Task requirements =
Each entry needs to be repeated exactly, with nothing added or removed.

Task data =
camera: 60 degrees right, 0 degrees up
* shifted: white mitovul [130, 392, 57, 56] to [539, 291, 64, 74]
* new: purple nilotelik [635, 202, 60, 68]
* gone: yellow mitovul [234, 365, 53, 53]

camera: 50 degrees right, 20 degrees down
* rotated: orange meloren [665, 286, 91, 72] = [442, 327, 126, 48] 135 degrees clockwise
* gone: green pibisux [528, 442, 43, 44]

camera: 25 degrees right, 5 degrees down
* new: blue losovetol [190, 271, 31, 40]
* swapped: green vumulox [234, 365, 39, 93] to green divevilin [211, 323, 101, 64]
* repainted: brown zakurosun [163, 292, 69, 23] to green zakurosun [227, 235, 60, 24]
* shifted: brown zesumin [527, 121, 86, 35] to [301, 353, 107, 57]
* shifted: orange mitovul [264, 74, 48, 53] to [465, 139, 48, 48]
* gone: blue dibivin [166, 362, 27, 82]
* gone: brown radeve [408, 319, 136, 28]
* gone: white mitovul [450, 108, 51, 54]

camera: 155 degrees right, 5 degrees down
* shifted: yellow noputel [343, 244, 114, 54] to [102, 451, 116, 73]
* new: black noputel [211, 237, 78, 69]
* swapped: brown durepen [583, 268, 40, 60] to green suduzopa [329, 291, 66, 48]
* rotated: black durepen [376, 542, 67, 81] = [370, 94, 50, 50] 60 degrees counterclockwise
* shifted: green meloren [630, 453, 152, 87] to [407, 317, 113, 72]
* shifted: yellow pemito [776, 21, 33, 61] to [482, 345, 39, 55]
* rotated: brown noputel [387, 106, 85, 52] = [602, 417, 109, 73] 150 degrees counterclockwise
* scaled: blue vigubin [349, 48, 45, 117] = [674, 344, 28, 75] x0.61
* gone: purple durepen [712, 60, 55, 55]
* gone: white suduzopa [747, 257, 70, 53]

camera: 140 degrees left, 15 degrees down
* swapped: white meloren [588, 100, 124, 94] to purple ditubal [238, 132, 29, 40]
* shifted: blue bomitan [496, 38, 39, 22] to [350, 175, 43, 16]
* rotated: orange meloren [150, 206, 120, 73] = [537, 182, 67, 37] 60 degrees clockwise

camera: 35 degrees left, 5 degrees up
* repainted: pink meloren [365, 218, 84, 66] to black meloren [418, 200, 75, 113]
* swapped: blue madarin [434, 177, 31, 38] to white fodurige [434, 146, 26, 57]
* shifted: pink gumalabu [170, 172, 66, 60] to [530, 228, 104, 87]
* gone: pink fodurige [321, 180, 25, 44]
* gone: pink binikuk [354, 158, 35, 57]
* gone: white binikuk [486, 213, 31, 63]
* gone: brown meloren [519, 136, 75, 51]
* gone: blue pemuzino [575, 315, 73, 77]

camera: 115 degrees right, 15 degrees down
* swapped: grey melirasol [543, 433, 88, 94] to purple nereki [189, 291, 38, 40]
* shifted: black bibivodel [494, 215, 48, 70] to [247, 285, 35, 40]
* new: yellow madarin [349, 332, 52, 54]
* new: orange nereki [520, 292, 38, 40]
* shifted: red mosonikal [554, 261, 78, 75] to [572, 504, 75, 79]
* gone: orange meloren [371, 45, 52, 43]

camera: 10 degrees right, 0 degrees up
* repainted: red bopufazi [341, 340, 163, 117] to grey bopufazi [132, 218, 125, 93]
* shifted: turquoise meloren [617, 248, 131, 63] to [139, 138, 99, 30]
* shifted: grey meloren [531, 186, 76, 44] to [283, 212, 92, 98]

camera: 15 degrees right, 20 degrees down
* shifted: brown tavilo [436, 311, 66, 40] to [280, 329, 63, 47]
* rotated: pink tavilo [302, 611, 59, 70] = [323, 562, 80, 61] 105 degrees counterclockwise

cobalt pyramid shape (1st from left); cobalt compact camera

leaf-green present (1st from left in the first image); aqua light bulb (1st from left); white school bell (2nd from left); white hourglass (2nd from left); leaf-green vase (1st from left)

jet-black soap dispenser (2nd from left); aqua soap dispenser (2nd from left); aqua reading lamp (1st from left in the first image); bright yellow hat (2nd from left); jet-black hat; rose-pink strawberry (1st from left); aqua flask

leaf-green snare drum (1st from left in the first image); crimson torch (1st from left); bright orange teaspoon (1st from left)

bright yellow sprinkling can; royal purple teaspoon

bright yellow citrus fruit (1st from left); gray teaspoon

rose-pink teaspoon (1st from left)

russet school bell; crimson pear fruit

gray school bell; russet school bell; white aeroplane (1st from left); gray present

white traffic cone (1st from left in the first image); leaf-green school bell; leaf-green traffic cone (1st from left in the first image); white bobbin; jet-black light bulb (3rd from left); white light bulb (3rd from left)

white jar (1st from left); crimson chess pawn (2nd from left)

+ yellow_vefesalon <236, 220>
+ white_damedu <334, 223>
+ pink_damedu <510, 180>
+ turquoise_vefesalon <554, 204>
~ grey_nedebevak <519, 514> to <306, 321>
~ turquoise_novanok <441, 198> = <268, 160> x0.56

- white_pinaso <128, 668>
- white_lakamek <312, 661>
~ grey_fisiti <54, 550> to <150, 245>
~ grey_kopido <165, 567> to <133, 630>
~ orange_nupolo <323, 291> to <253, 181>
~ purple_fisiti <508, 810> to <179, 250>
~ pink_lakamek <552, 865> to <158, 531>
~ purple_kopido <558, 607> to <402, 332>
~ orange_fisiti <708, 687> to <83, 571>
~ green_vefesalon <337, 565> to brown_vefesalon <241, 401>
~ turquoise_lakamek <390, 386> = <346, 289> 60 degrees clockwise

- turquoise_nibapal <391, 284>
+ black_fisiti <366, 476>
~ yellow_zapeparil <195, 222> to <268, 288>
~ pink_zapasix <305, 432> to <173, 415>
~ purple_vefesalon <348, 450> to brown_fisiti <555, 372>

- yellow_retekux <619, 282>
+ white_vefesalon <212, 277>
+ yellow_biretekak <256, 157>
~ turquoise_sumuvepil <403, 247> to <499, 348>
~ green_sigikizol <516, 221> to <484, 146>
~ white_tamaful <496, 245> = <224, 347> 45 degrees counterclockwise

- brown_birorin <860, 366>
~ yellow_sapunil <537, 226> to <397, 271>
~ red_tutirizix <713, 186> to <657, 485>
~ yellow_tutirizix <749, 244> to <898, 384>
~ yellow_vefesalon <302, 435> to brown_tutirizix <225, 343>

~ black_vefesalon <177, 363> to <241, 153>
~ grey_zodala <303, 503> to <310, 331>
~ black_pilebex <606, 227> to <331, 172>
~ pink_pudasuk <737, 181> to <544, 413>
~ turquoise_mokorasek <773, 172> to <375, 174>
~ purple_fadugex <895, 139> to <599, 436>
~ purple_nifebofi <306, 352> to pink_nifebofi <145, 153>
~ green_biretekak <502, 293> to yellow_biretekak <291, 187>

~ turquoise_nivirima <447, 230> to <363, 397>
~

Answer to this problem =
camera: 60 degrees right, 0 degrees up
* shifted: white mitovul [130, 392, 57, 56] to [539, 291, 64, 74]
* new: purple nilotelik [635, 202, 60, 68]
* gone: yellow mitovul [234, 365, 53, 53]

camera: 50 degrees right, 20 degrees down
* rotated: orange meloren [665, 286, 91, 72] = [442, 327, 126, 48] 135 degrees clockwise
* gone: green pibisux [528, 442, 43, 44]

camera: 25 degrees right, 5 degrees down
* new: blue losovetol [190, 271, 31, 40]
* swapped: green vumulox [234, 365, 39, 93] to green divevilin [211, 323, 101, 64]
* repainted: brown zakurosun [163, 292, 69, 23] to green zakurosun [227, 235, 60, 24]
* shifted: brown zesumin [527, 121, 86, 35] to [301, 353, 107, 57]
* shifted: orange mitovul [264, 74, 48, 53] to [465, 139, 48, 48]
* gone: blue dibivin [166, 362, 27, 82]
* gone: brown radeve [408, 319, 136, 28]
* gone: white mitovul [450, 108, 51, 54]

camera: 155 degrees right, 5 degrees down
* shifted: yellow noputel [343, 244, 114, 54] to [102, 451, 116, 73]
* new: black noputel [211, 237, 78, 69]
* swapped: brown durepen [583, 268, 40, 60] to green suduzopa [329, 291, 66, 48]
* rotated: black durepen [376, 542, 67, 81] = [370, 94, 50, 50] 60 degrees counterclockwise
* shifted: green meloren [630, 453, 152, 87] to [407, 317, 113, 72]
* shifted: yellow pemito [776, 21, 33, 61] to [482, 345, 39, 55]
* rotated: brown noputel [387, 106, 85, 52] = [602, 417, 109, 73] 150 degrees counterclockwise
* scaled: blue vigubin [349, 48, 45, 117] = [674, 344, 28, 75] x0.61
* gone: purple durepen [712, 60, 55, 55]
* gone: white suduzopa [747, 257, 70, 53]

camera: 140 degrees left, 15 degrees down
* swapped: white meloren [588, 100, 124, 94] to purple ditubal [238, 132, 29, 40]
* shifted: blue bomitan [496, 38, 39, 22] to [350, 175, 43, 16]
* rotated: orange meloren [150, 206, 120, 73] = [537, 182, 67, 37] 60 degrees clockwise

camera: 35 degrees left, 5 degrees up
* repainted: pink meloren [365, 218, 84, 66] to black meloren [418, 200, 75, 113]
* swapped: blue madarin [434, 177, 31, 38] to white fodurige [434, 146, 26, 57]
* shifted: pink gumalabu [170, 172, 66, 60] to [530, 228, 104, 87]
* gone: pink fodurige [321, 180, 25, 44]
* gone: pink binikuk [354, 158, 35, 57]
* gone: white binikuk [486, 213, 31, 63]
* gone: brown meloren [519, 136, 75, 51]
* gone: blue pemuzino [575, 315, 73, 77]

camera: 115 degrees right, 15 degrees down
* swapped: grey melirasol [543, 433, 88, 94] to purple nereki [189, 291, 38, 40]
* shifted: black bibivodel [494, 215, 48, 70] to [247, 285, 35, 40]
* new: yellow madarin [349, 332, 52, 54]
* new: orange nereki [520, 292, 38, 40]
* shifted: red mosonikal [554, 261, 78, 75] to [572, 504, 75, 79]
* gone: orange meloren [371, 45, 52, 43]

camera: 10 degrees right, 0 degrees up
* repainted: red bopufazi [341, 340, 163, 117] to grey bopufazi [132, 218, 125, 93]
* shifted: turquoise meloren [617, 248, 131, 63] to [139, 138, 99, 30]
* shifted: grey meloren [531, 186, 76, 44] to [283, 212, 92, 98]

camera: 15 degrees right, 20 degrees down
* shifted: brown tavilo [436, 311, 66, 40] to [280, 329, 63, 47]
* rotated: pink tavilo [302, 611, 59, 70] = [323, 562, 80, 61] 105 degrees counterclockwise

cobalt pyramid shape (1st from left); cobalt compact camera

leaf-green present (1st from left in the first image); aqua light bulb (1st from left); white school bell (2nd from left); white hourglass (2nd from left); leaf-green vase (1st from left)

jet-black soap dispenser (2nd from left); aqua soap dispenser (2nd from left); aqua reading lamp (1st from left in the first image); bright yellow hat (2nd from left); jet-black hat; rose-pink strawberry (1st from left); aqua flask

leaf-green snare drum (1st from left in the first image); crimson torch (1st from left); bright orange teaspoon (1st from left)

bright yellow sprinkling can; royal purple teaspoon

bright yellow citrus fruit (1st from left); gray teaspoon

rose-pink teaspoon (1st from left)

russet school bell; crimson pear fruit

gray school bell; russet school bell; white aeroplane (1st from left); gray present

white traffic cone (1st from left in the first image); leaf-green school bell; leaf-green traffic cone (1st from left in the first image); white bobbin; jet-black light bulb (3rd from left); white light bulb (3rd from left)

white jar (1st from left); crimson chess pawn (2nd from left)

+ yellow_vefesalon <236, 220>
+ white_damedu <334, 223>
+ pink_damedu <510, 180>
+ turquoise_vefesalon <554, 204>
~ grey_nedebevak <519, 514> to <306, 321>
~ turquoise_novanok <441, 198> = <268, 160> x0.56

- white_pinaso <128, 668>
- white_lakamek <312, 661>
~ grey_fisiti <54, 550> to <150, 245>
~ grey_kopido <165, 567> to <133, 630>
~ orange_nupolo <323, 291> to <253, 181>
~ purple_fisiti <508, 810> to <179, 250>
~ pink_lakamek <552, 865> to <158, 531>
~ purple_kopido <558, 607> to <402, 332>
~ orange_fisiti <708, 687> to <83, 571>
~ green_vefesalon <337, 565> to brown_vefesalon <241, 401>
~ turquoise_lakamek <390, 386> = <346, 289> 60 degrees clockwise

- turquoise_nibapal <391, 284>
+ black_fisiti <366, 476>
~ yellow_zapeparil <195, 222> to <268, 288>
~ pink_zapasix <305, 432> to <173, 415>
~ purple_vefesalon <348, 450> to brown_fisiti <555, 372>

- yellow_retekux <619, 282>
+ white_vefesalon <212, 277>
+ yellow_biretekak <256, 157>
~ turquoise_sumuvepil <403, 247> to <499, 348>
~ green_sigikizol <516, 221> to <484, 146>
~ white_tamaful <496, 245> = <224, 347> 45 degrees counterclockwise

- brown_birorin <860, 366>
~ yellow_sapunil <537, 226> to <397, 271>
~ red_tutirizix <713, 186> to <657, 485>
~ yellow_tutirizix <749, 244> to <898, 384>
~ yellow_vefesalon <302, 435> to brown_tutirizix <225, 343>

~ black_vefesalon <177, 363> to <241, 153>
~ grey_zodala <303, 503> to <310, 331>
~ black_pilebex <606, 227> to <331, 172>
~ pink_pudasuk <737, 181> to <544, 413>
~ turquoise_mokorasek <773, 172> to <375, 174>
~ purple_fadugex <895, 139> to <599, 436>
~ purple_nifebofi <306, 352> to pink_nifebofi <145, 153>
~ green_biretekak <502, 293> to yellow_biretekak <291, 187>

~ turquoise_nivirima <447, 230> to <363, 397>
~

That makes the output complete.